GIVEN DATA:
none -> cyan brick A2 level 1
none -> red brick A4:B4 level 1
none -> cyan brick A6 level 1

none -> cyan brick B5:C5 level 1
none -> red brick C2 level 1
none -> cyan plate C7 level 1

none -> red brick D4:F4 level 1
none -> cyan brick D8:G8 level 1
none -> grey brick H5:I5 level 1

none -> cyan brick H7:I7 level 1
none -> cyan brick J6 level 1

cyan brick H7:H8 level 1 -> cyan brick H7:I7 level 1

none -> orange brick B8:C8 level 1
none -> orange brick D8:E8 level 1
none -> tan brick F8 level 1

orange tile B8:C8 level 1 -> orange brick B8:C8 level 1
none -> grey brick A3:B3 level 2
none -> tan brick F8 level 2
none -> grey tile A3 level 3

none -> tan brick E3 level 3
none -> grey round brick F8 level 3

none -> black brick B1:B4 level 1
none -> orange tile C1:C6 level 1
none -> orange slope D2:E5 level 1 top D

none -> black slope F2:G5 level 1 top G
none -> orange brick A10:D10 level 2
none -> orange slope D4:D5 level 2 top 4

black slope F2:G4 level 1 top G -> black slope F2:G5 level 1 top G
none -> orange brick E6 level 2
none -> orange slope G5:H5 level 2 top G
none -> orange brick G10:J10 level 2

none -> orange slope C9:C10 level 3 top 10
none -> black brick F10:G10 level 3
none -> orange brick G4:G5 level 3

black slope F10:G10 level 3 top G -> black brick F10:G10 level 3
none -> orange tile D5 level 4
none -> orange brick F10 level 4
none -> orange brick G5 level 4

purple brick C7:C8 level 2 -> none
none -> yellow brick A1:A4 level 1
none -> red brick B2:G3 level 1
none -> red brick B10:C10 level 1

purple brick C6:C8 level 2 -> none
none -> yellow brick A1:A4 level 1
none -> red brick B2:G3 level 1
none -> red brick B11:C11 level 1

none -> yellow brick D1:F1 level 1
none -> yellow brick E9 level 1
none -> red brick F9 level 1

WHAT THIS TASK INVOLVES: Return the material exactly. Leave out no line.

SOLVED EXERCISE:
none -> cyan brick A2 level 1
none -> red brick A4:B4 level 1
none -> cyan brick A6 level 1

none -> cyan brick B5:C5 level 1
none -> red brick C2 level 1
none -> cyan plate C7 level 1

none -> red brick D4:F4 level 1
none -> cyan brick D8:G8 level 1
none -> grey brick H5:I5 level 1

none -> cyan brick H7:I7 level 1
none -> cyan brick J6 level 1

cyan brick H7:H8 level 1 -> cyan brick H7:I7 level 1

none -> orange brick B8:C8 level 1
none -> orange brick D8:E8 level 1
none -> tan brick F8 level 1

orange tile B8:C8 level 1 -> orange brick B8:C8 level 1
none -> grey brick A3:B3 level 2
none -> tan brick F8 level 2
none -> grey tile A3 level 3

none -> tan brick E3 level 3
none -> grey round brick F8 level 3

none -> black brick B1:B4 level 1
none -> orange tile C1:C6 level 1
none -> orange slope D2:E5 level 1 top D

none -> black slope F2:G5 level 1 top G
none -> orange brick A10:D10 level 2
none -> orange slope D4:D5 level 2 top 4

black slope F2:G4 level 1 top G -> black slope F2:G5 level 1 top G
none -> orange brick E6 level 2
none -> orange slope G5:H5 level 2 top G
none -> orange brick G10:J10 level 2

none -> orange slope C9:C10 level 3 top 10
none -> black brick F10:G10 level 3
none -> orange brick G4:G5 level 3

black slope F10:G10 level 3 top G -> black brick F10:G10 level 3
none -> orange tile D5 level 4
none -> orange brick F10 level 4
none -> orange brick G5 level 4

purple brick C7:C8 level 2 -> none
none -> yellow brick A1:A4 level 1
none -> red brick B2:G3 level 1
none -> red brick B10:C10 level 1

purple brick C6:C8 level 2 -> none
none -> yellow brick A1:A4 level 1
none -> red brick B2:G3 level 1
none -> red brick B11:C11 level 1

none -> yellow brick D1:F1 level 1
none -> yellow brick E9 level 1
none -> red brick F9 level 1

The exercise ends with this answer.